▶

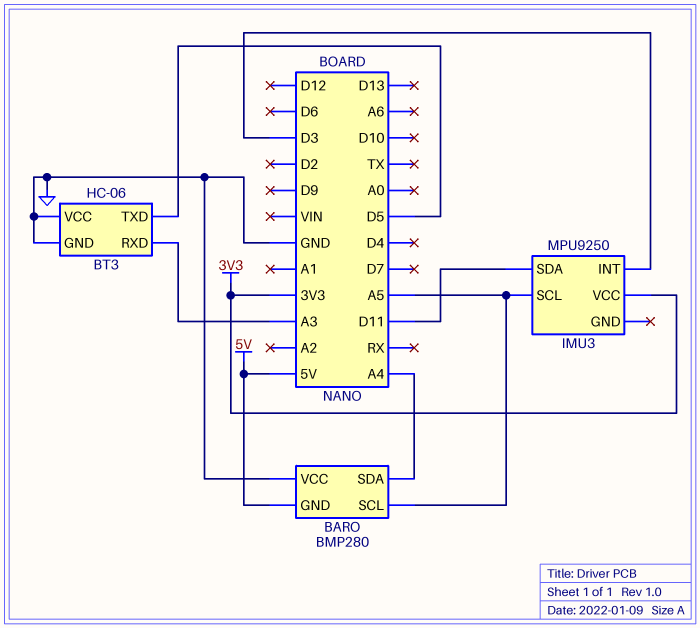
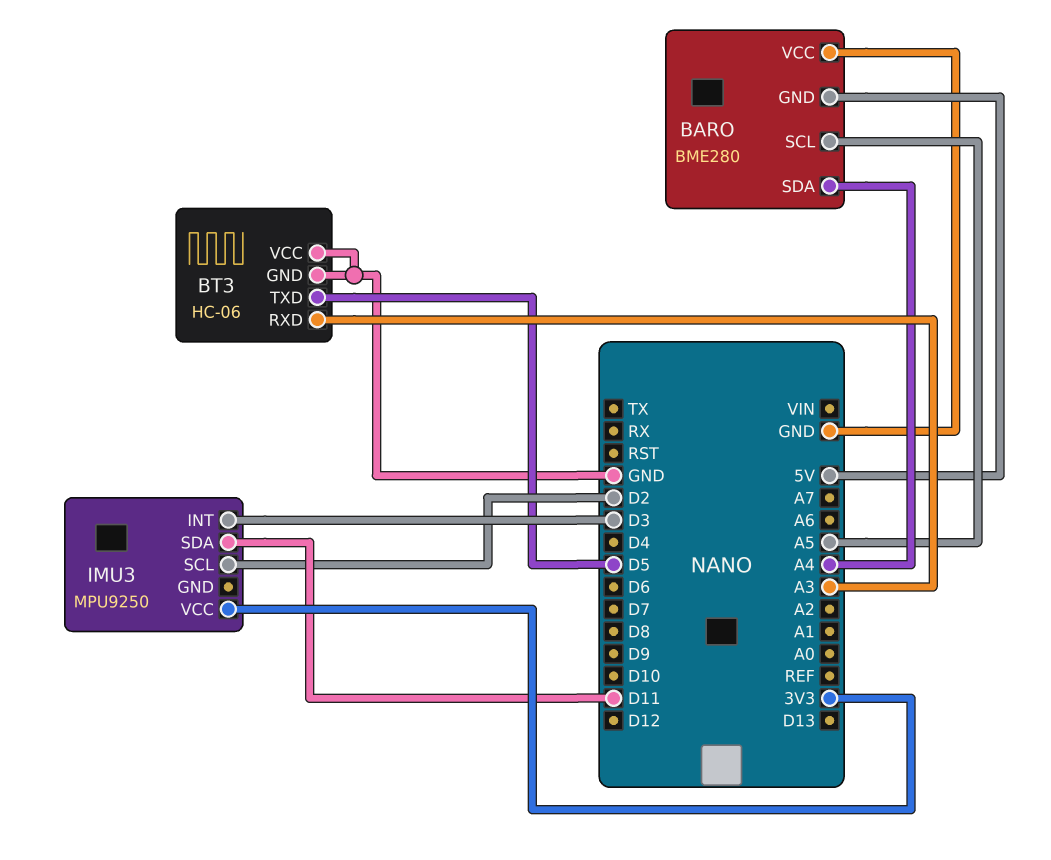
BARO: BMP280 -> BME280
IMU3 pin SCL: A5 -> D2

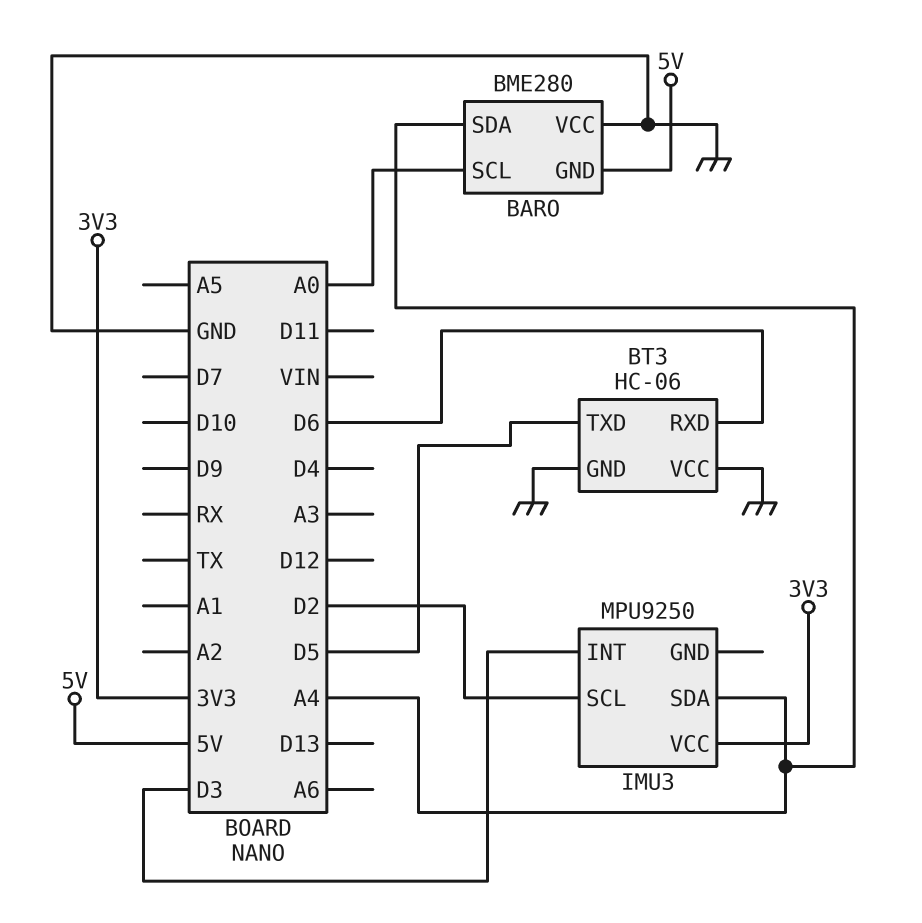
BARO pin SCL: A5 -> A0
BT3 pin RXD: A3 -> D6
IMU3 pin SDA: D11 -> A4

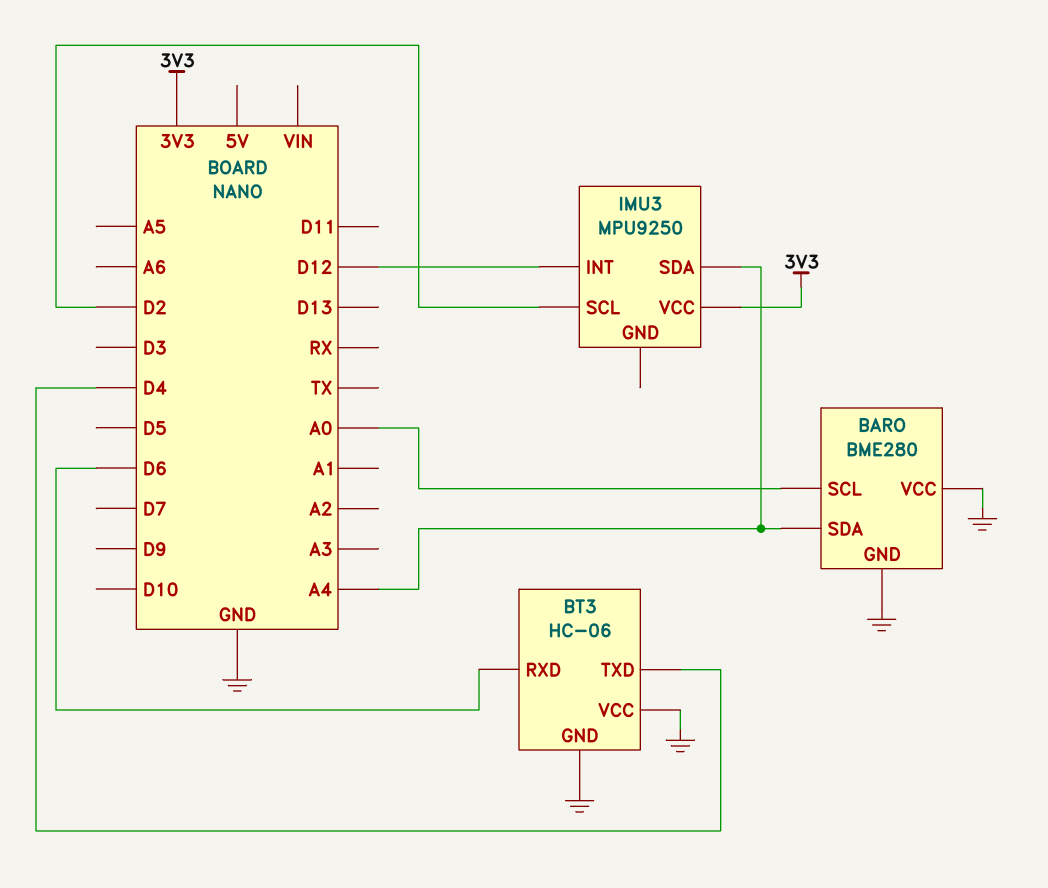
BARO pin GND: 5V -> GND
BT3 pin TXD: D5 -> D4
IMU3 pin INT: D3 -> D12

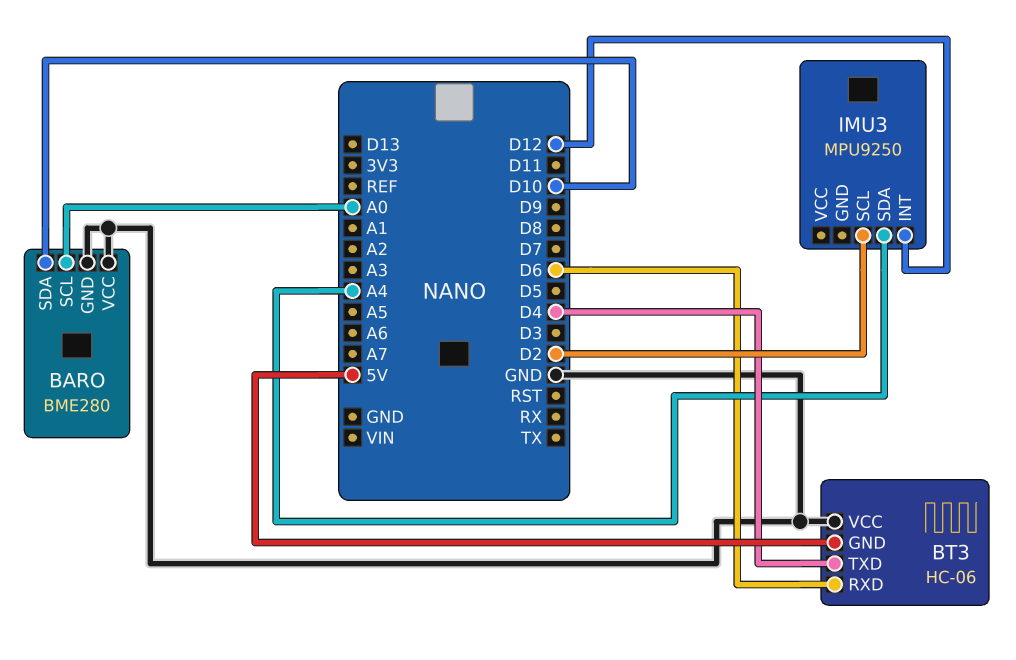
BARO pin SDA: A4 -> D10
BT3 pin GND: GND -> 5V
IMU3 pin VCC: 3V3 -> none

◀

● Task requirements: Count up the lines in the preceding data that include the word "BARO"; respond with the number only.

● Response to this exercise: 4